(PROMPT): Scanning the entries below, copy every line that contains the word "minus".

(INPUT DATA):
▬▬▬▬▬▬
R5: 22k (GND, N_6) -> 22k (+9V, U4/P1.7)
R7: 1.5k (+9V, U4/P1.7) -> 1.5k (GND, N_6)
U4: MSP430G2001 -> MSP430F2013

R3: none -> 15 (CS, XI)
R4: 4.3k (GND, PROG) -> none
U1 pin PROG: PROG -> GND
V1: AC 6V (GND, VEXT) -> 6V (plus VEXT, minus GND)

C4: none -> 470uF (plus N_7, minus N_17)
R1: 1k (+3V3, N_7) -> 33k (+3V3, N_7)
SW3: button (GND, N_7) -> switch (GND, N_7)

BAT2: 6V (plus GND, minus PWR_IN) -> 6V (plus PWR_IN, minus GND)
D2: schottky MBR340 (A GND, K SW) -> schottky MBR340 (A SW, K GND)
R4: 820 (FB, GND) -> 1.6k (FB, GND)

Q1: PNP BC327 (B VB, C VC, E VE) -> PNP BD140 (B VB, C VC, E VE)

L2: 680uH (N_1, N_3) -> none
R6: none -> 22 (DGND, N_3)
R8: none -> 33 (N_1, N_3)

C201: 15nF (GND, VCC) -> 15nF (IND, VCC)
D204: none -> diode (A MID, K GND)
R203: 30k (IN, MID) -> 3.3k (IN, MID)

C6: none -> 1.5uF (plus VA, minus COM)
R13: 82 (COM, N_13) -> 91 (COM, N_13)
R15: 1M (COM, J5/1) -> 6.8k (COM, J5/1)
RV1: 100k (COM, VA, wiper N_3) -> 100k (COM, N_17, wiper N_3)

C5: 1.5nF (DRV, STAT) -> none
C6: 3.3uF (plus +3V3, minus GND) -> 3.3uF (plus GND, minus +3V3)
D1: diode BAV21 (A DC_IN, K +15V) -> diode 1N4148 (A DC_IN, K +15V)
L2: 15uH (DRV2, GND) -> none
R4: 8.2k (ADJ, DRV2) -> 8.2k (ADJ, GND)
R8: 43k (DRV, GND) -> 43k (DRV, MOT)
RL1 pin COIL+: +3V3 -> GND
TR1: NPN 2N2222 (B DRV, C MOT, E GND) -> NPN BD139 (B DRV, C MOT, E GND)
▬▬▬▬▬▬
(SOLUTION):
V1: AC 6V (GND, VEXT) -> 6V (plus VEXT, minus GND)
C4: none -> 470uF (plus N_7, minus N_17)
BAT2: 6V (plus GND, minus PWR_IN) -> 6V (plus PWR_IN, minus GND)
C6: none -> 1.5uF (plus VA, minus COM)
C6: 3.3uF (plus +3V3, minus GND) -> 3.3uF (plus GND, minus +3V3)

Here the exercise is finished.